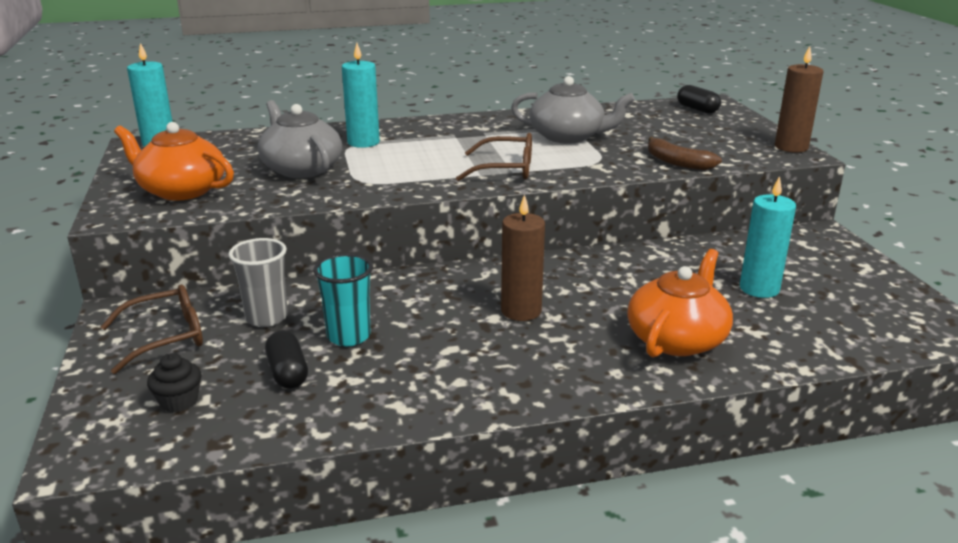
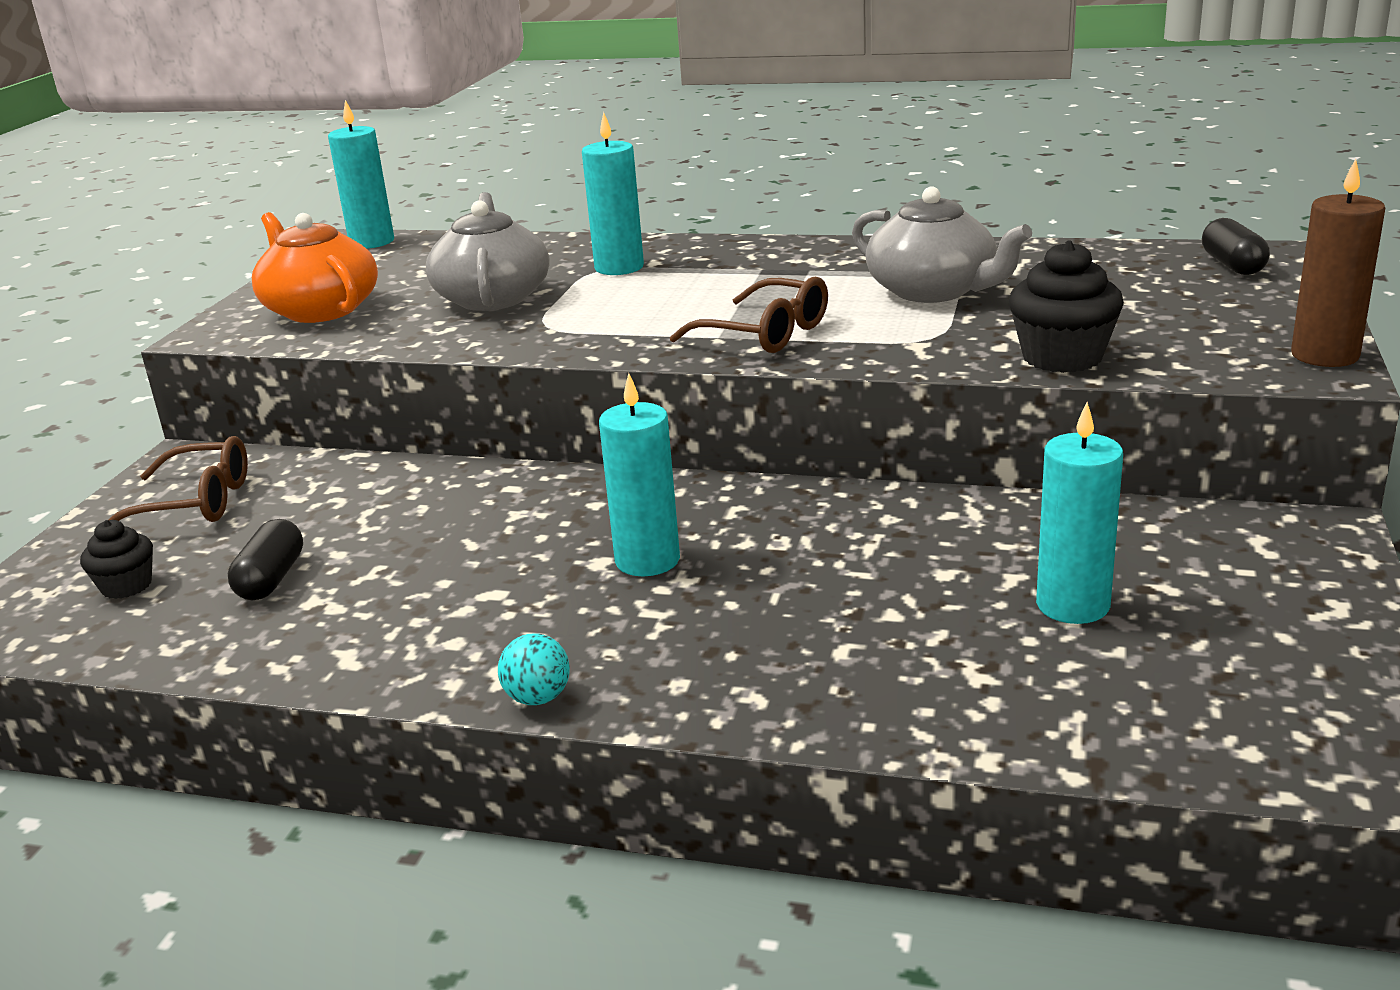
camera: 30 degrees right, 0 degrees up
grey cup [229,238,288,327] -> none
turquoise cup [313,254,373,346] -> none
brown candle [501,194,545,321] -> turquoise candle [599,373,680,576]
orange teapot [627,249,733,358] -> none
brown banana [648,137,722,170] -> black cupcake [1009,241,1124,373]
none -> turquoise ball [498,634,570,705]

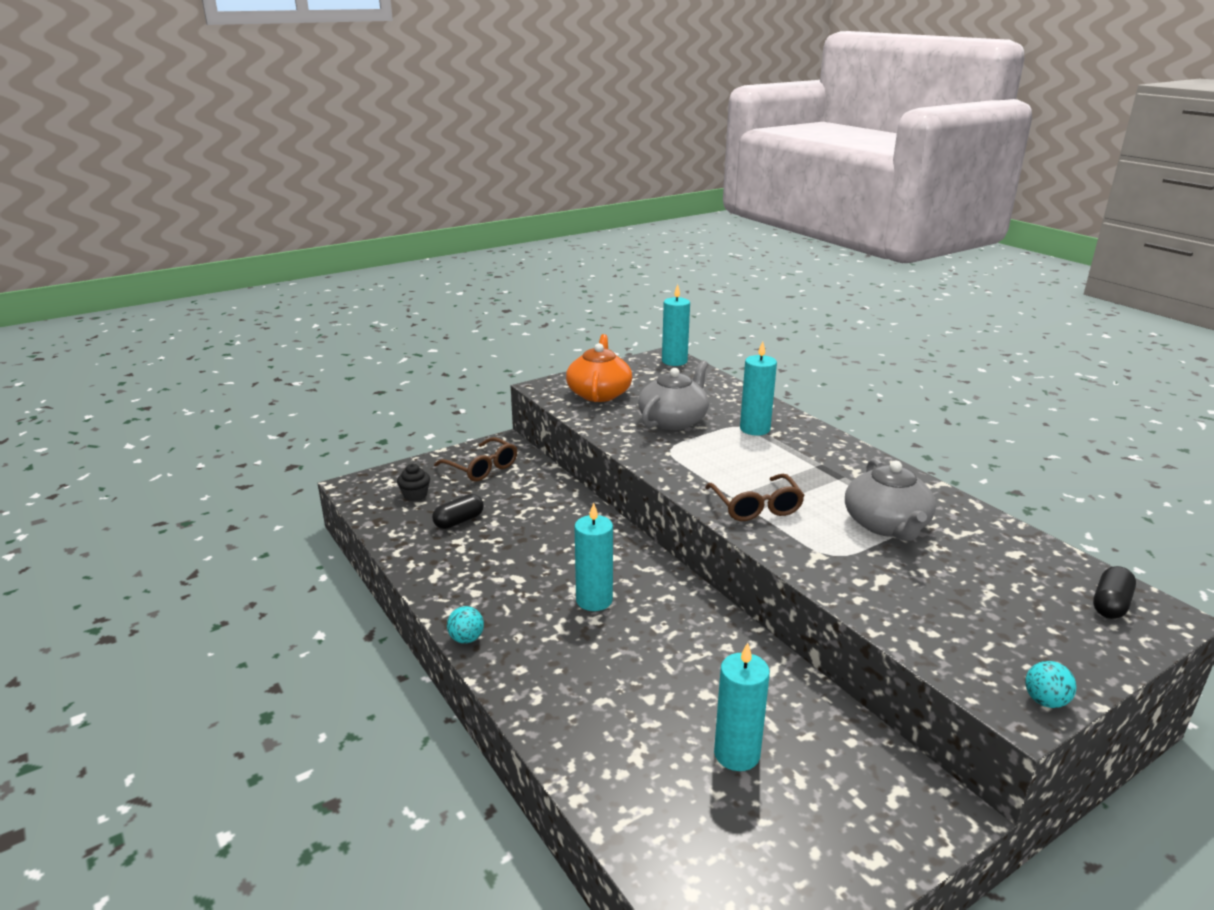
camera: 40 degrees right, 0 degrees up
black cupcake [1009,241,1124,373] -> none
brown candle [1291,159,1385,367] -> turquoise ball [1025,661,1076,708]

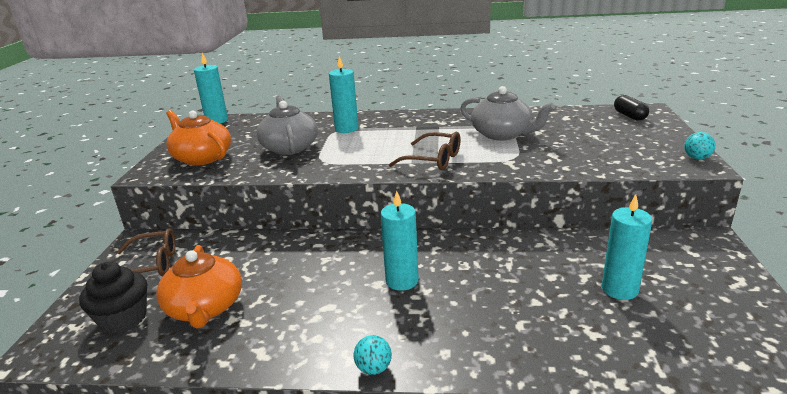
camera: 50 degrees left, 0 degrees up
black cupcake [397,464,430,501] -> black cupcake [79,262,147,333], size x1.66
black capsule [432,494,484,529] -> orange teapot [156,245,242,328]

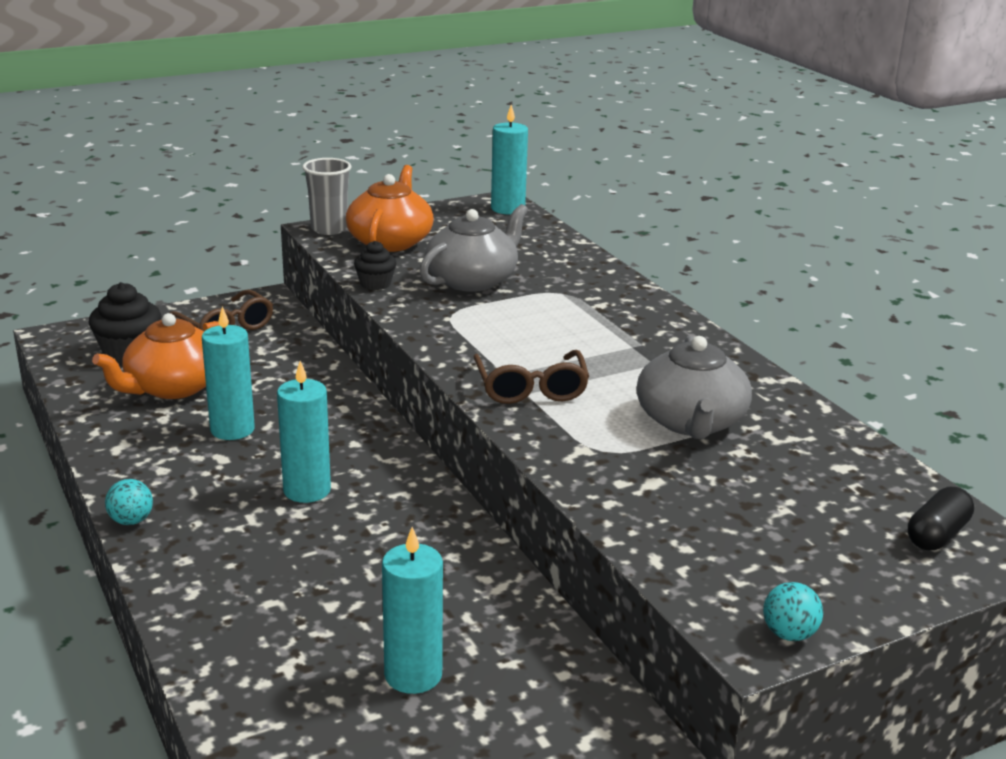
camera: 55 degrees right, 0 degrees up
turquoise candle [329,56,359,133] -> turquoise candle moved to [202,307,255,440]
none -> grey cup [302,158,351,235]
none -> black cupcake [354,241,396,290]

Exercise directions
The listing above must be repeated exactly. Its pictures are not part of the copy.

Exercise response
camera: 30 degrees right, 0 degrees up
grey cup [229,238,288,327] -> none
turquoise cup [313,254,373,346] -> none
brown candle [501,194,545,321] -> turquoise candle [599,373,680,576]
orange teapot [627,249,733,358] -> none
brown banana [648,137,722,170] -> black cupcake [1009,241,1124,373]
none -> turquoise ball [498,634,570,705]

camera: 40 degrees right, 0 degrees up
black cupcake [1009,241,1124,373] -> none
brown candle [1291,159,1385,367] -> turquoise ball [1025,661,1076,708]

camera: 50 degrees left, 0 degrees up
black cupcake [397,464,430,501] -> black cupcake [79,262,147,333], size x1.66
black capsule [432,494,484,529] -> orange teapot [156,245,242,328]

camera: 55 degrees right, 0 degrees up
turquoise candle [329,56,359,133] -> turquoise candle moved to [202,307,255,440]
none -> grey cup [302,158,351,235]
none -> black cupcake [354,241,396,290]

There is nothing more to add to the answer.